*Work task*
Every line from the one with "none -> black brick D7:D10 level 2" through the end of the entries below should be written out exactly; the pictures should not.

*Supplied entries*
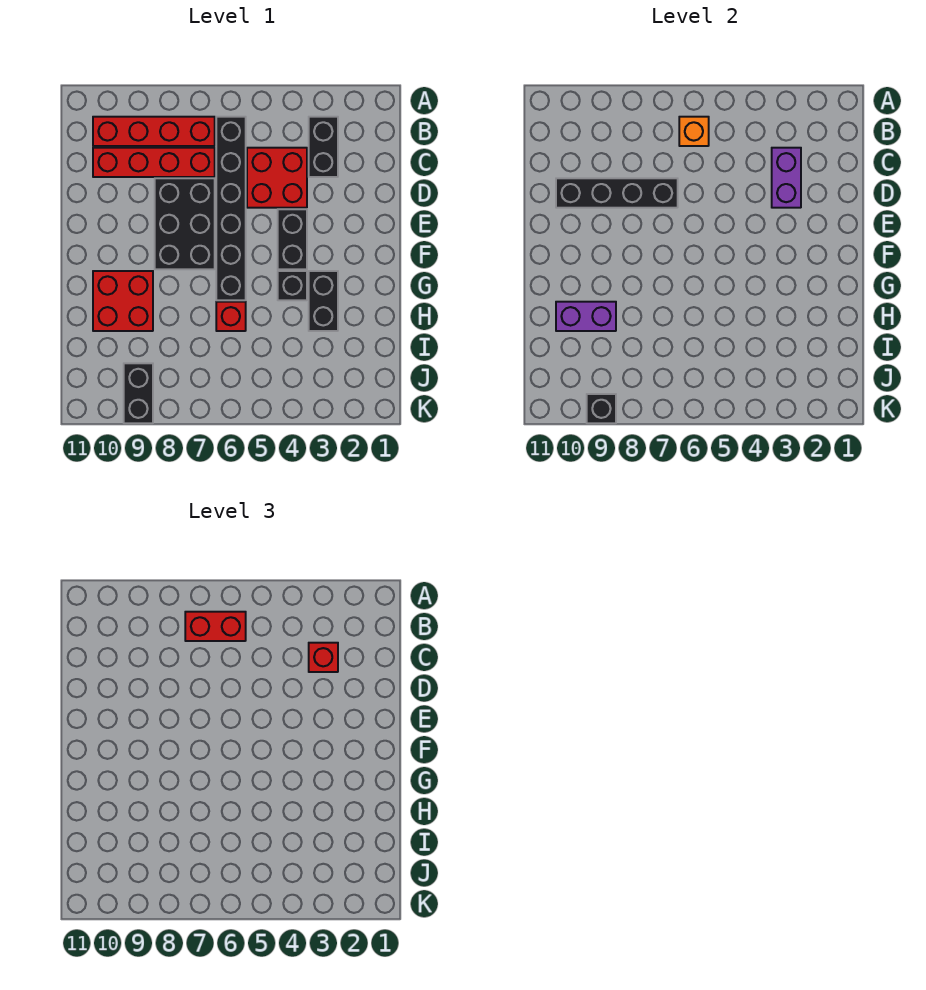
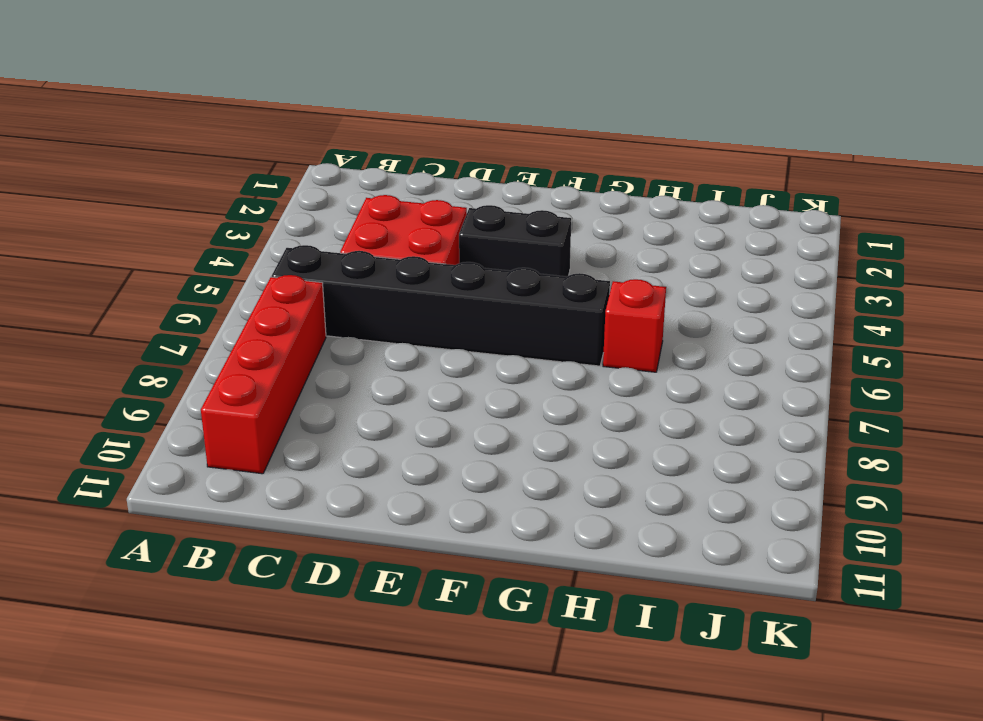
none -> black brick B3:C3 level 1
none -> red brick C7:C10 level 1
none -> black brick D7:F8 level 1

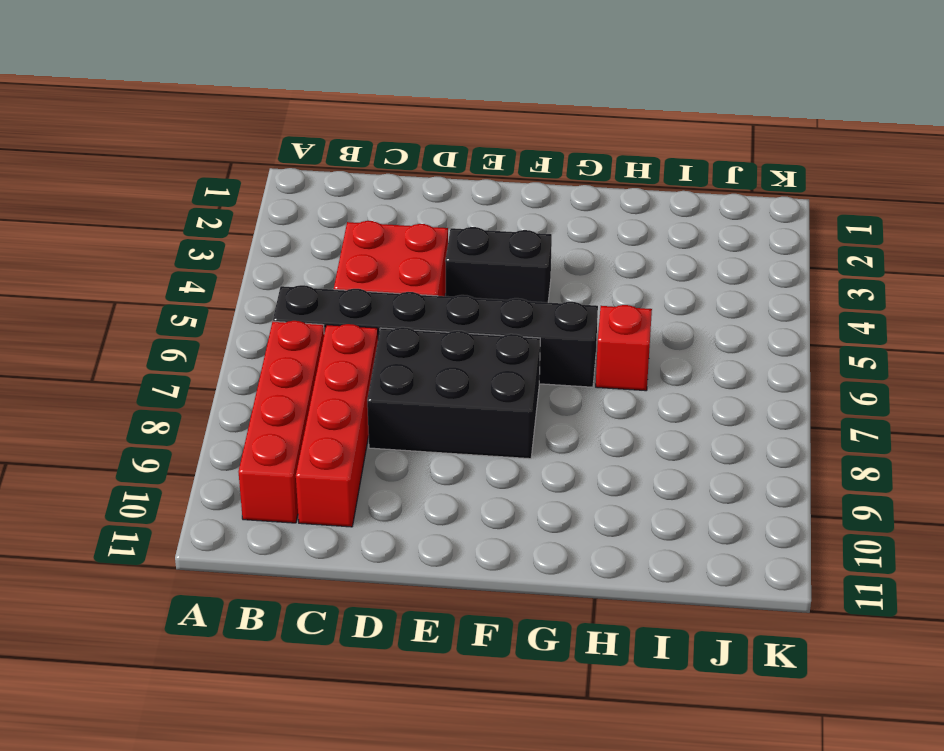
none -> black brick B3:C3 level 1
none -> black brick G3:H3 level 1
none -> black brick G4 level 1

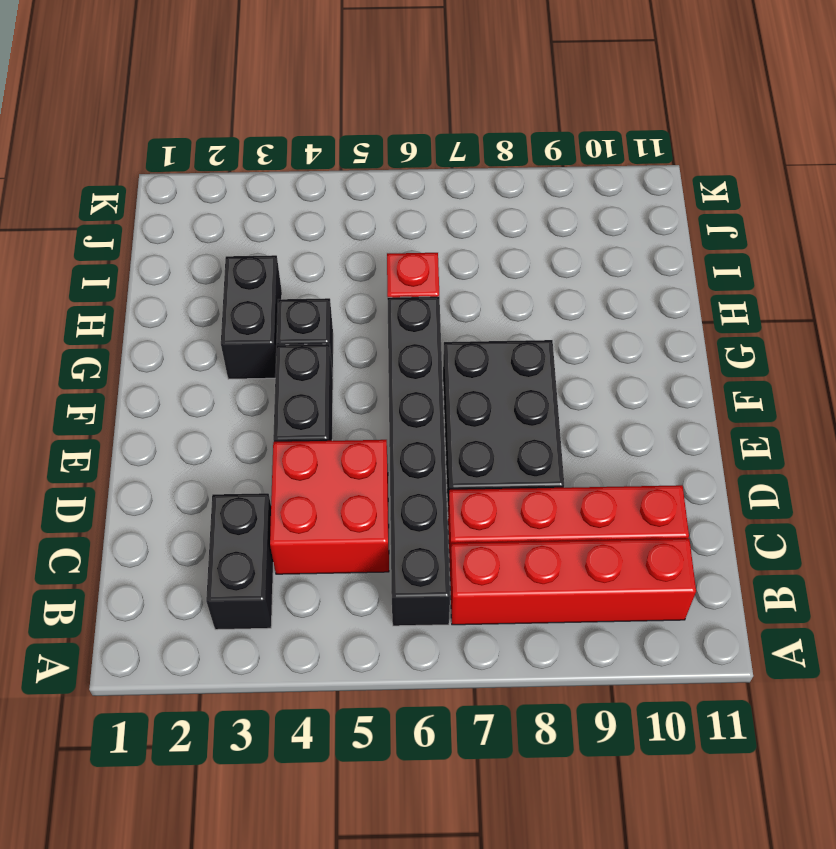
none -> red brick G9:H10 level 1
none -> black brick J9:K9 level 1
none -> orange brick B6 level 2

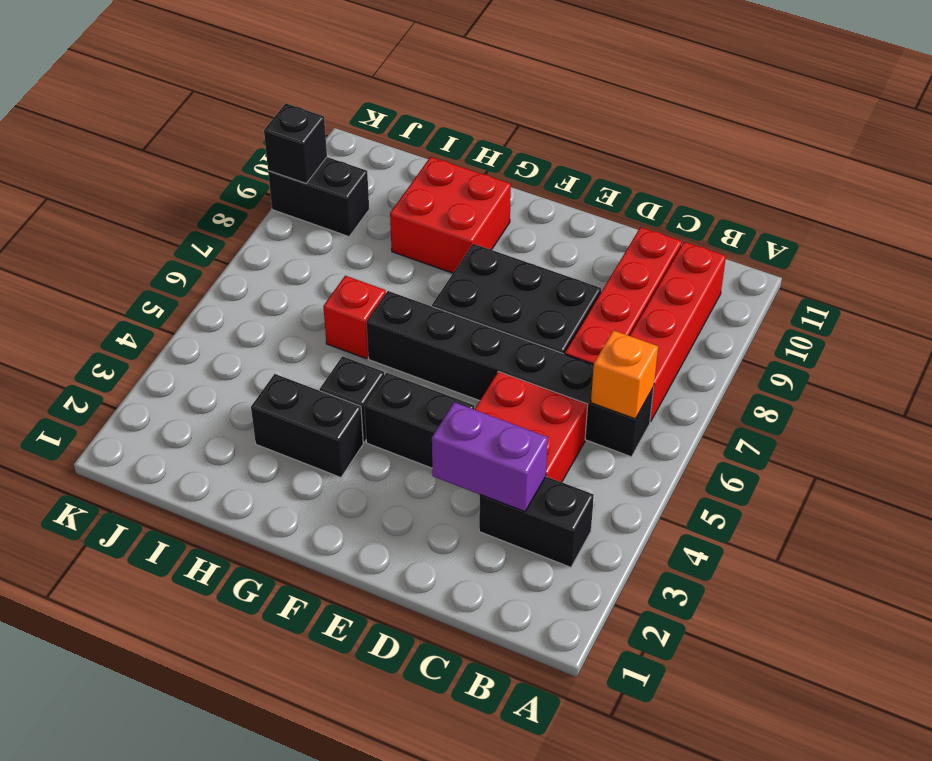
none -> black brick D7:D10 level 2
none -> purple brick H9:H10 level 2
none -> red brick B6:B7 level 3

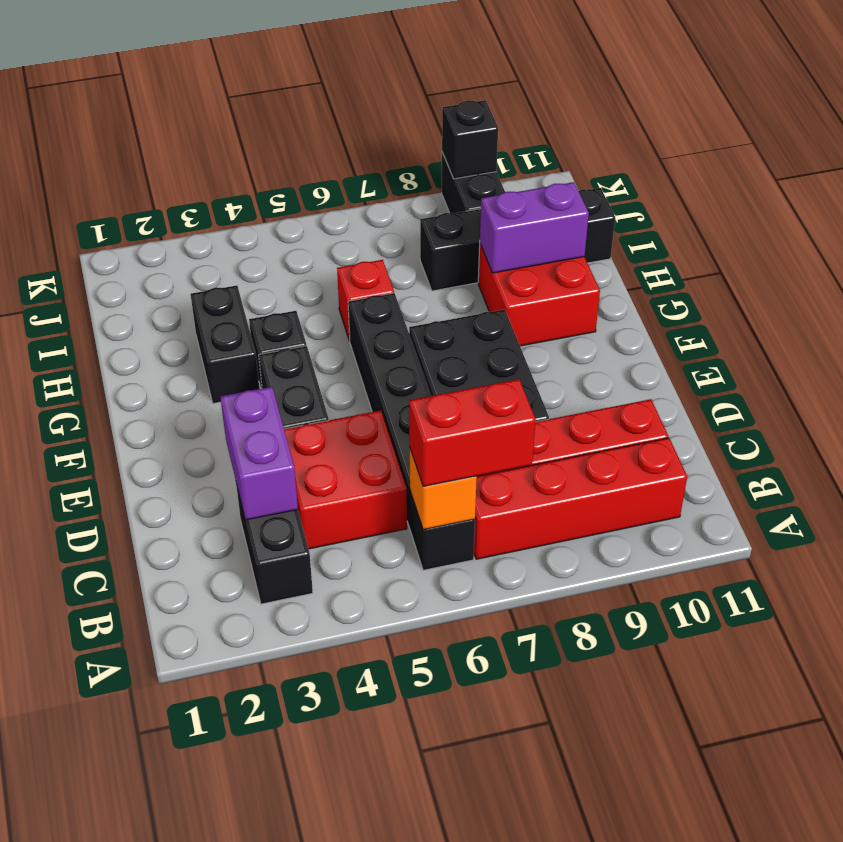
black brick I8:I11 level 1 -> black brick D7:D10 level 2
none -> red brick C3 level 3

*Result for this task*
none -> black brick D7:D10 level 2
none -> purple brick H9:H10 level 2
none -> red brick B6:B7 level 3

black brick I8:I11 level 1 -> black brick D7:D10 level 2
none -> red brick C3 level 3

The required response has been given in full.